- Task requirements
Every line below from the one containing "TR1: NPN BD139" through the one containing "L2: 6.8uH (COM, IC7/IN+) -> none" must be transcribed exactly. Omit all lines outside that stretch.

- Data to process
***

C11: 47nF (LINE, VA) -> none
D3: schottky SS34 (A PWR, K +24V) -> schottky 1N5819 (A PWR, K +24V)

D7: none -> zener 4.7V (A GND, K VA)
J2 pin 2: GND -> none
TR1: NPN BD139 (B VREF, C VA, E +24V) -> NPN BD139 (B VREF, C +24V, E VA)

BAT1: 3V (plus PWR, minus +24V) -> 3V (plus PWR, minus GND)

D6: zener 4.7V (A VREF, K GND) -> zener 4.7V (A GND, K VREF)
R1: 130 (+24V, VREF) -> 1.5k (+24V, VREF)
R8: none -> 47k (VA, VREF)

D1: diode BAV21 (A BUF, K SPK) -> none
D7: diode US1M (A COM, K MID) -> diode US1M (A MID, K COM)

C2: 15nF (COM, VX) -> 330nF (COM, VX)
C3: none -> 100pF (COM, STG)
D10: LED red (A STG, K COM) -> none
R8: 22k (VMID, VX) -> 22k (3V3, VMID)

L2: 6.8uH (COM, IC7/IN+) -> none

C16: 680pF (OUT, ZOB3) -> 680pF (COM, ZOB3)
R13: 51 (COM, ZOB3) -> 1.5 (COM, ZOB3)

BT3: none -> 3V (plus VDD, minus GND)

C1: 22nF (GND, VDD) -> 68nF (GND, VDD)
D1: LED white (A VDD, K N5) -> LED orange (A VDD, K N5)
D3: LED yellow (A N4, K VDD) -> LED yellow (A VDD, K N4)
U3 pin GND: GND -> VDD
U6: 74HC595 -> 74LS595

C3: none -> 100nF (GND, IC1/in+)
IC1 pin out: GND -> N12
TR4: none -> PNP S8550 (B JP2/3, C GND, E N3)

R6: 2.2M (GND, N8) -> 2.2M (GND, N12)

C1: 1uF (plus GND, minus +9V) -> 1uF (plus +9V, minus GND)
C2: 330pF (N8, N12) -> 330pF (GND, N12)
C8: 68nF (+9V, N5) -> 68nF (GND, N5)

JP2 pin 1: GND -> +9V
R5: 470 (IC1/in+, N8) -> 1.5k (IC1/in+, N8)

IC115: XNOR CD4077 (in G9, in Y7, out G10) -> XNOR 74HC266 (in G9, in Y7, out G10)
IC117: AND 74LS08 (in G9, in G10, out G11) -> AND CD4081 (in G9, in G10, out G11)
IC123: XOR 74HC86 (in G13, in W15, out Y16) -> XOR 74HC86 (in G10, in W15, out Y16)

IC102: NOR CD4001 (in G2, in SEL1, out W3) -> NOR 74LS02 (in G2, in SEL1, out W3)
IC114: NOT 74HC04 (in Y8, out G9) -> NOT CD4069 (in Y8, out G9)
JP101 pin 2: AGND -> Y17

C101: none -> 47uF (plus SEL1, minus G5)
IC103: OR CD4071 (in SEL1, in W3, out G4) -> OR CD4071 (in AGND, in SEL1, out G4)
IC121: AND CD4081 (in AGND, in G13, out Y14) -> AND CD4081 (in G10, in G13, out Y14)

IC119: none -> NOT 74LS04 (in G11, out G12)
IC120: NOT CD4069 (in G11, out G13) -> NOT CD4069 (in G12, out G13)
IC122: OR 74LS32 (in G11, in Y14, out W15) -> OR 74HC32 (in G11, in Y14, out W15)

***

- Response to the exercise
TR1: NPN BD139 (B VREF, C VA, E +24V) -> NPN BD139 (B VREF, C +24V, E VA)

BAT1: 3V (plus PWR, minus +24V) -> 3V (plus PWR, minus GND)

D6: zener 4.7V (A VREF, K GND) -> zener 4.7V (A GND, K VREF)
R1: 130 (+24V, VREF) -> 1.5k (+24V, VREF)
R8: none -> 47k (VA, VREF)

D1: diode BAV21 (A BUF, K SPK) -> none
D7: diode US1M (A COM, K MID) -> diode US1M (A MID, K COM)

C2: 15nF (COM, VX) -> 330nF (COM, VX)
C3: none -> 100pF (COM, STG)
D10: LED red (A STG, K COM) -> none
R8: 22k (VMID, VX) -> 22k (3V3, VMID)

L2: 6.8uH (COM, IC7/IN+) -> none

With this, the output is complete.